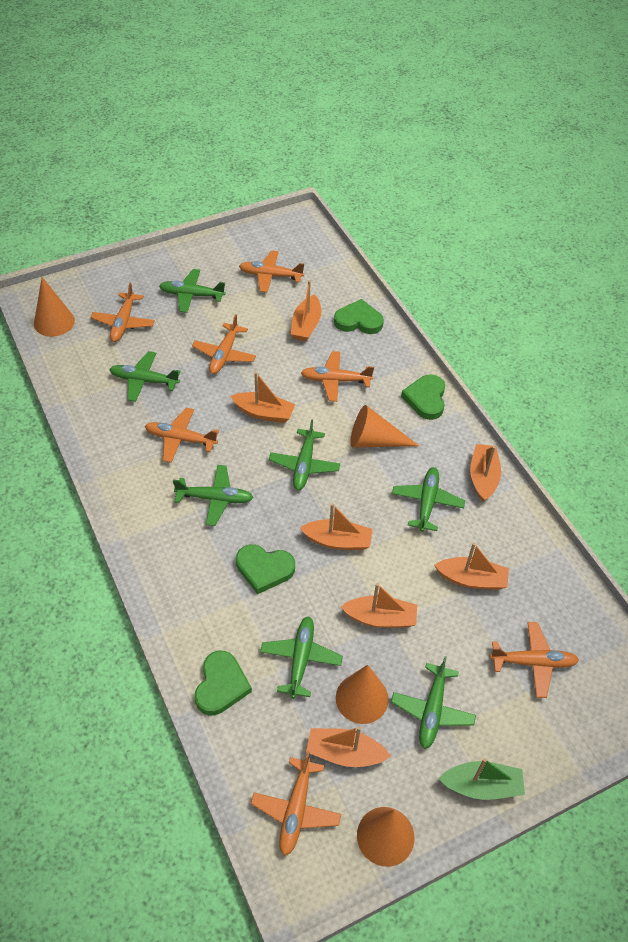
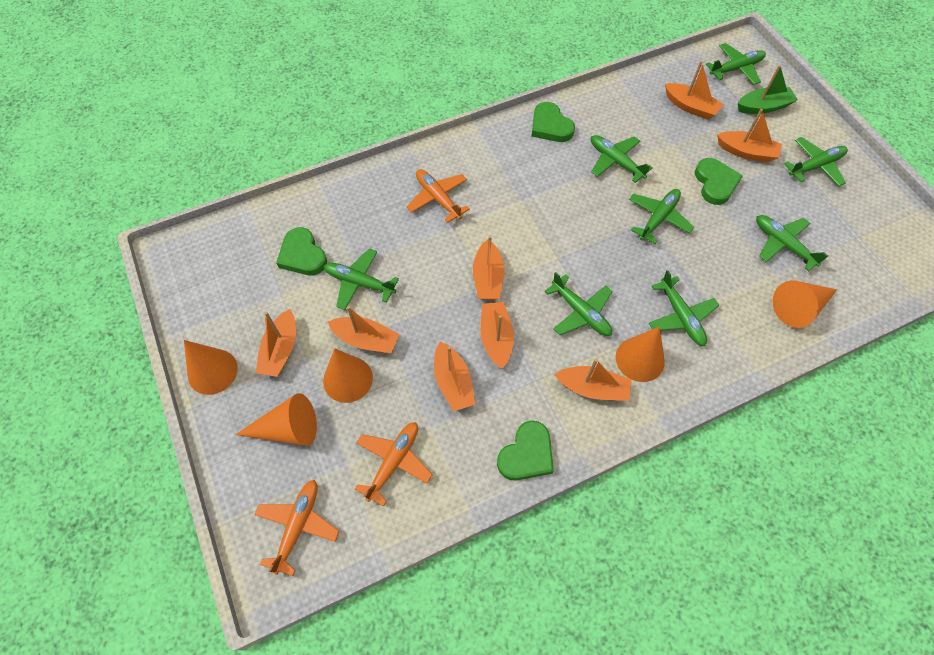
green plane: [109,351,181,402] [159,269,226,313] [173,465,254,526] [260,616,343,699] [269,419,340,490] [391,656,476,749] [392,467,465,532] = 7 -> [324,248,399,310] [545,272,612,336] [591,135,653,183] [629,189,694,244] [649,270,719,346] [706,43,766,85] [756,215,828,271] [784,137,848,186] = 8
orange boat: [230,372,295,423] [291,280,321,341] [300,503,372,550] [306,726,391,767] [340,583,417,628] [434,543,509,590] [470,444,501,502] = 7 -> [255,309,296,377] [328,306,400,353] [434,341,475,412] [473,236,504,300] [480,302,514,369] [554,359,632,401] [665,61,723,120] [717,109,782,162] = 8
orange cone: [34,277,75,337] [336,665,389,724] [350,405,419,448] [357,807,415,867] = 4 -> [184,340,238,395] [235,393,317,446] [323,348,373,403] [616,327,665,382] [773,281,837,328] = 5
orange plane: [91,283,155,342] [145,408,219,463] [192,314,256,374] [239,250,304,293] [251,751,341,856] [301,351,374,402] [490,622,579,698] = 7 -> [254,480,340,576] [355,422,433,507] [407,169,470,223] = 3

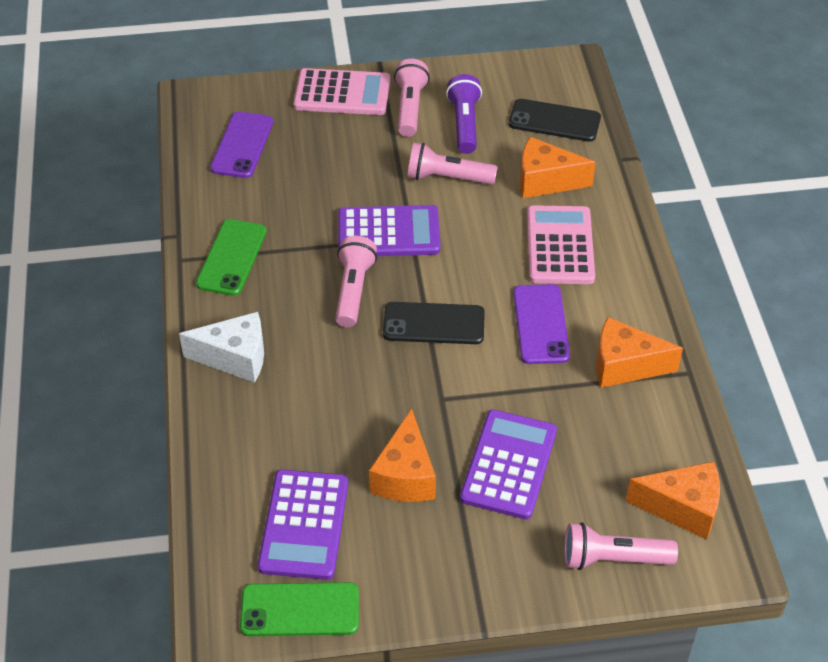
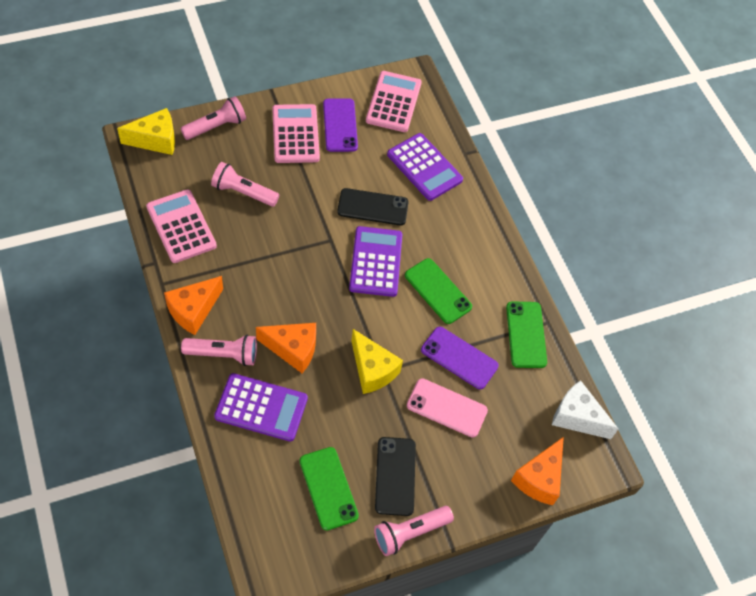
green phone: [196,219,267,296] [240,582,359,636] = 2 -> [300,447,359,531] [405,258,472,324] [506,301,547,368] = 3
orange cheese: [369,408,436,502] [520,137,596,198] [596,317,683,388] [626,461,720,540] = 4 -> [164,276,223,335] [256,323,316,373] [511,437,564,505] = 3
pink calculator: [293,68,390,115] [527,205,595,284] = 2 -> [146,189,217,263] [272,104,320,163] [366,71,422,132] = 3
pink phone: none = 0 -> [407,378,488,438] = 1
purple flashlight: [446,74,482,154] = 1 -> none = 0
yellow cheese: none = 0 -> [117,108,175,155] [351,329,403,394] = 2

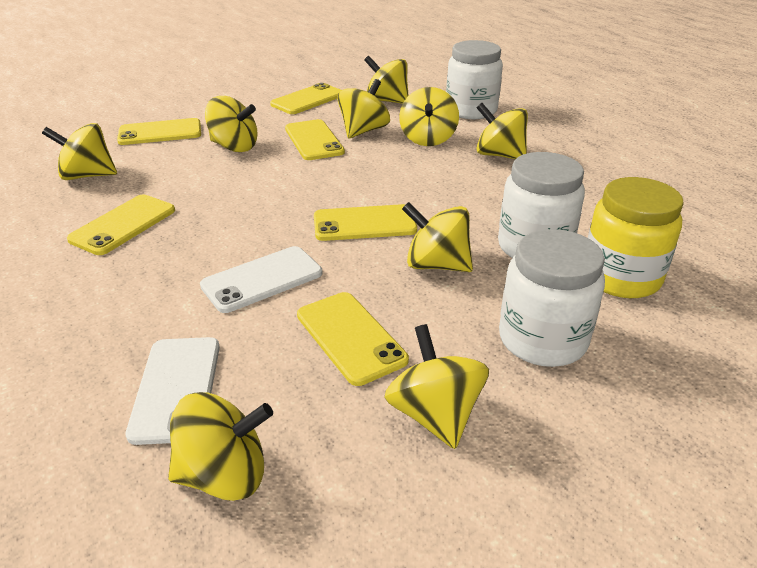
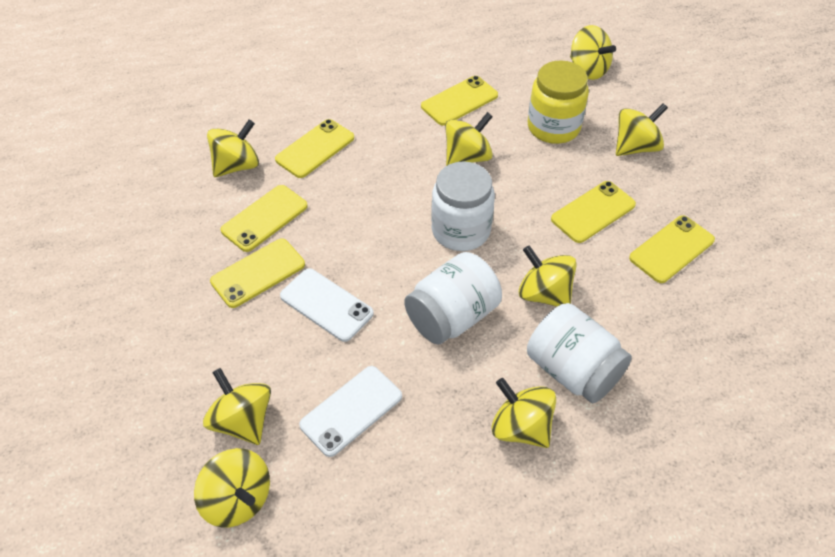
yellow spinning top: [42,123,117,180] [168,392,273,501] [205,96,258,152] [337,79,390,138] [364,56,409,104] [385,324,489,449] [399,87,459,146] [402,202,473,272] [476,103,528,159] = 9 -> [194,448,270,528] [203,368,271,445] [207,120,259,177] [445,112,493,166] [491,378,556,448] [519,245,577,307] [570,25,616,80] [616,103,668,156] = 8

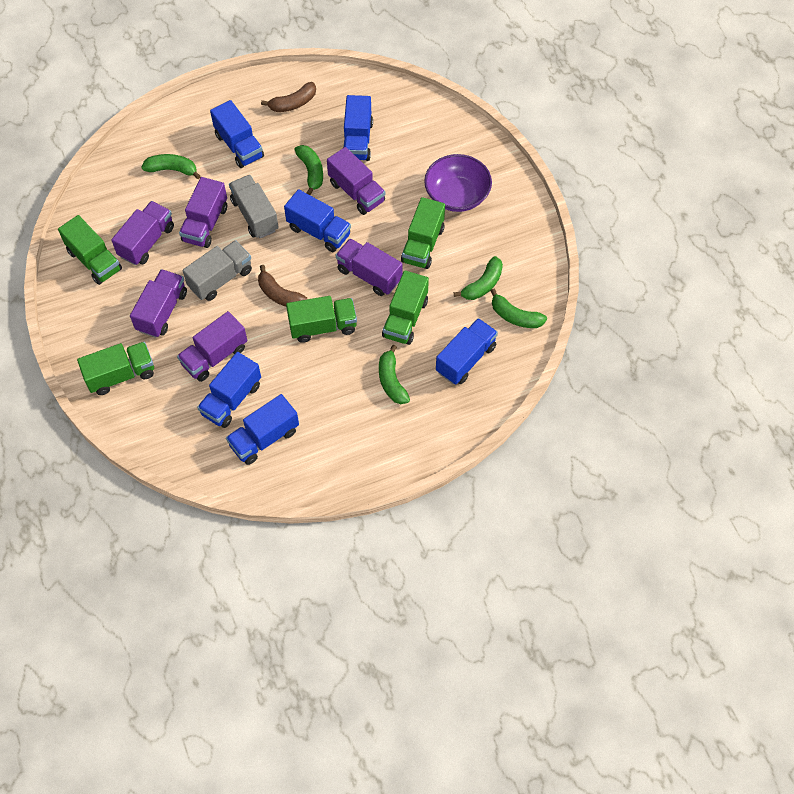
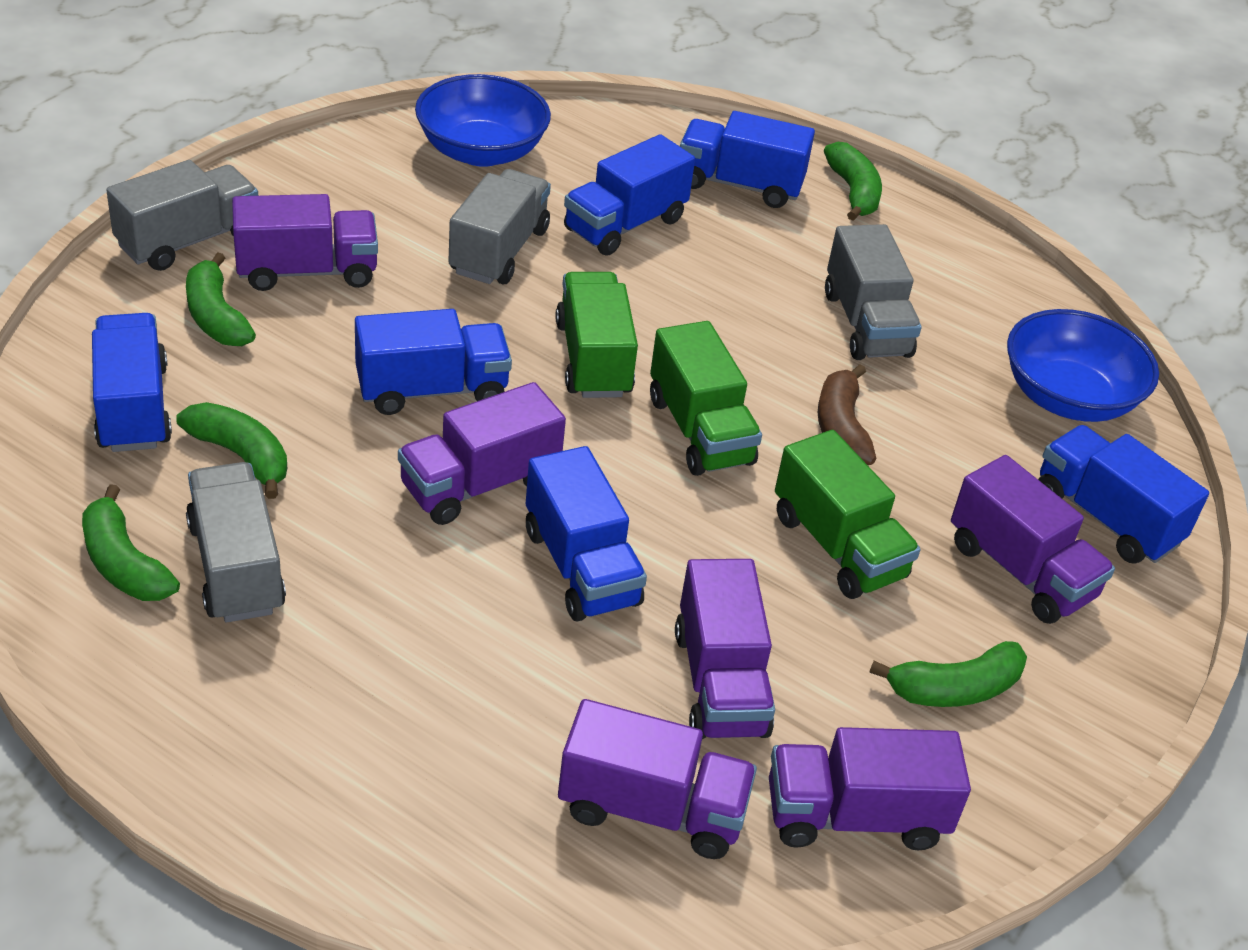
blue bowl: none = 0 -> [415,74,551,167] [1007,309,1159,422] = 2
brown banana: [258,265,307,306] [261,82,316,112] = 2 -> [818,364,876,465] = 1
green truck: [58,215,122,285] [77,342,154,395] [286,296,357,343] [382,270,429,345] [401,197,445,269] = 5 -> [556,272,638,398] [650,321,762,476] [775,430,921,599] = 3
grey truck: [183,240,252,301] [229,175,279,238] = 2 -> [106,160,258,271] [186,462,286,623] [448,169,551,284] [825,224,922,360] = 4
purple bowl: [424,154,492,212] = 1 -> none = 0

===

> Task description
The lines wanted are those from the one containing "brown banana: [258,265,307,306]" through the last line of the listing above. Repeat them exactly.

> Answer box
brown banana: [258,265,307,306] [261,82,316,112] = 2 -> [818,364,876,465] = 1
green truck: [58,215,122,285] [77,342,154,395] [286,296,357,343] [382,270,429,345] [401,197,445,269] = 5 -> [556,272,638,398] [650,321,762,476] [775,430,921,599] = 3
grey truck: [183,240,252,301] [229,175,279,238] = 2 -> [106,160,258,271] [186,462,286,623] [448,169,551,284] [825,224,922,360] = 4
purple bowl: [424,154,492,212] = 1 -> none = 0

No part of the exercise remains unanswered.